## start
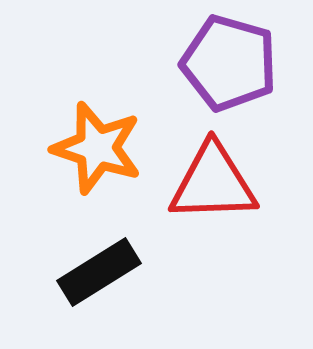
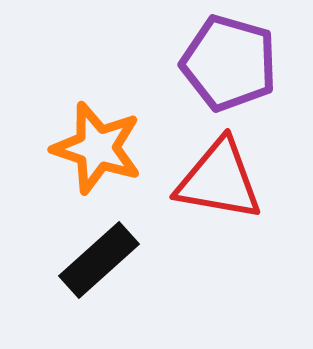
red triangle: moved 6 px right, 3 px up; rotated 12 degrees clockwise
black rectangle: moved 12 px up; rotated 10 degrees counterclockwise
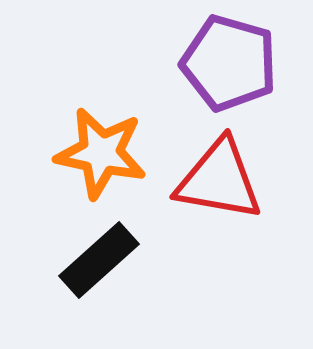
orange star: moved 4 px right, 5 px down; rotated 6 degrees counterclockwise
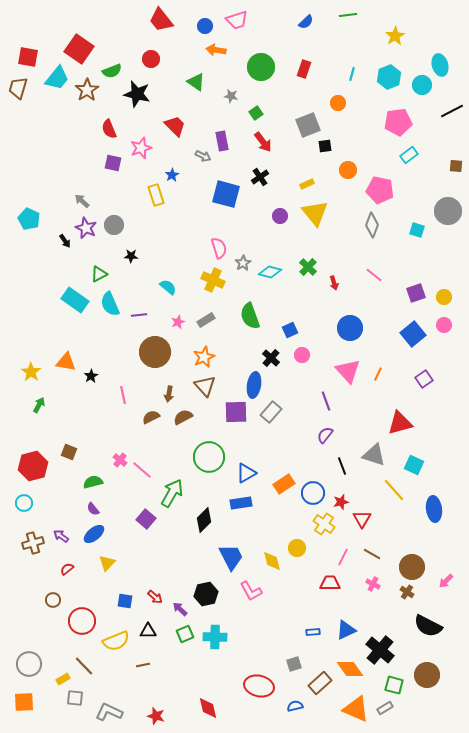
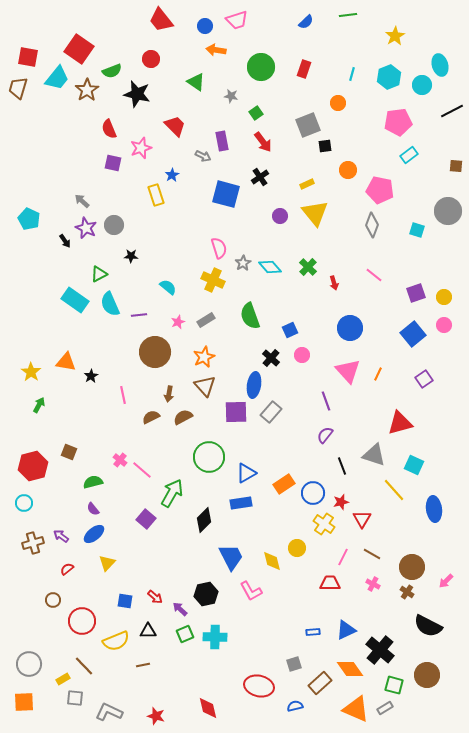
cyan diamond at (270, 272): moved 5 px up; rotated 35 degrees clockwise
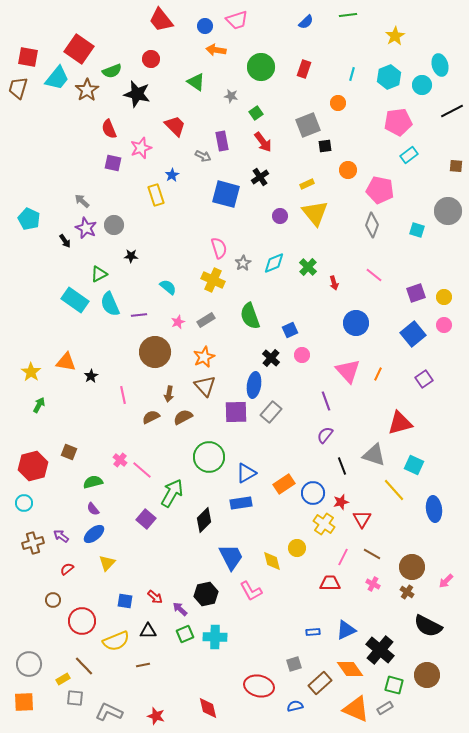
cyan diamond at (270, 267): moved 4 px right, 4 px up; rotated 70 degrees counterclockwise
blue circle at (350, 328): moved 6 px right, 5 px up
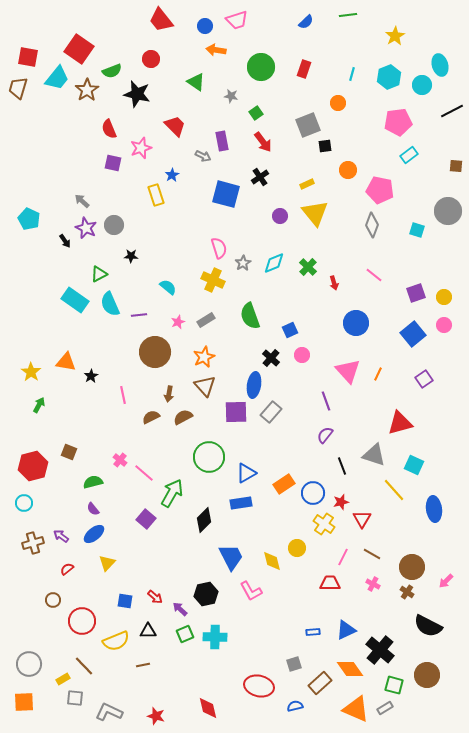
pink line at (142, 470): moved 2 px right, 3 px down
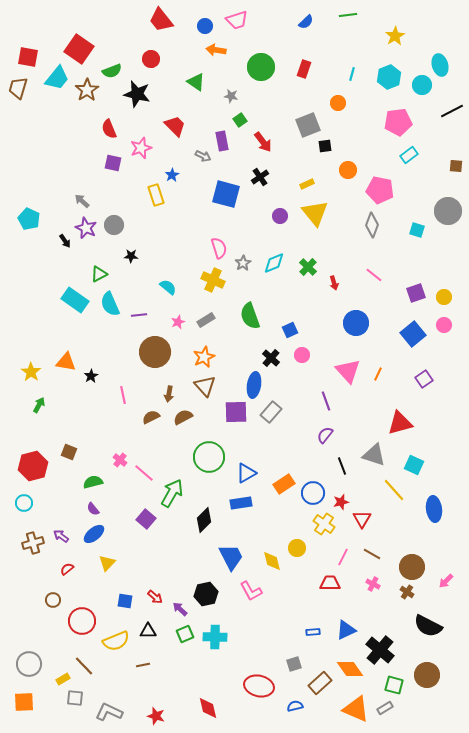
green square at (256, 113): moved 16 px left, 7 px down
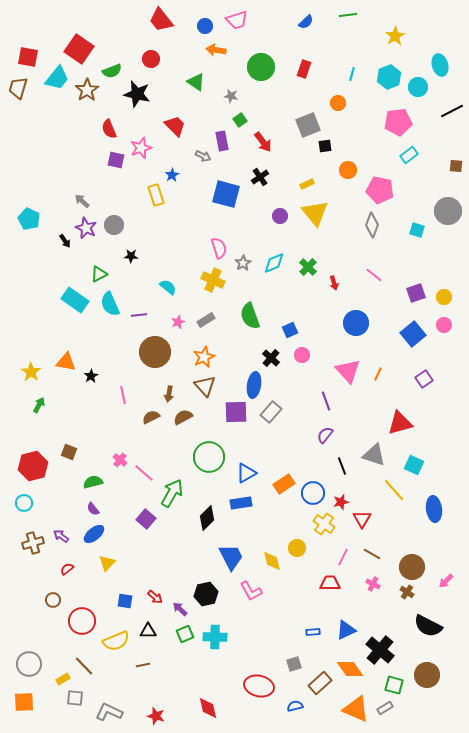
cyan circle at (422, 85): moved 4 px left, 2 px down
purple square at (113, 163): moved 3 px right, 3 px up
black diamond at (204, 520): moved 3 px right, 2 px up
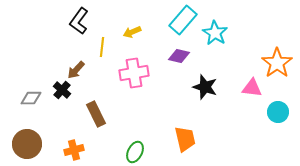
## end
PROBLEM ▸ Identify each line in the records that contains the word "circle", and copy those lines in full.

ANSWER ▸
blue circle at (350, 328): moved 6 px right, 5 px up
cyan circle at (422, 85): moved 4 px left, 2 px down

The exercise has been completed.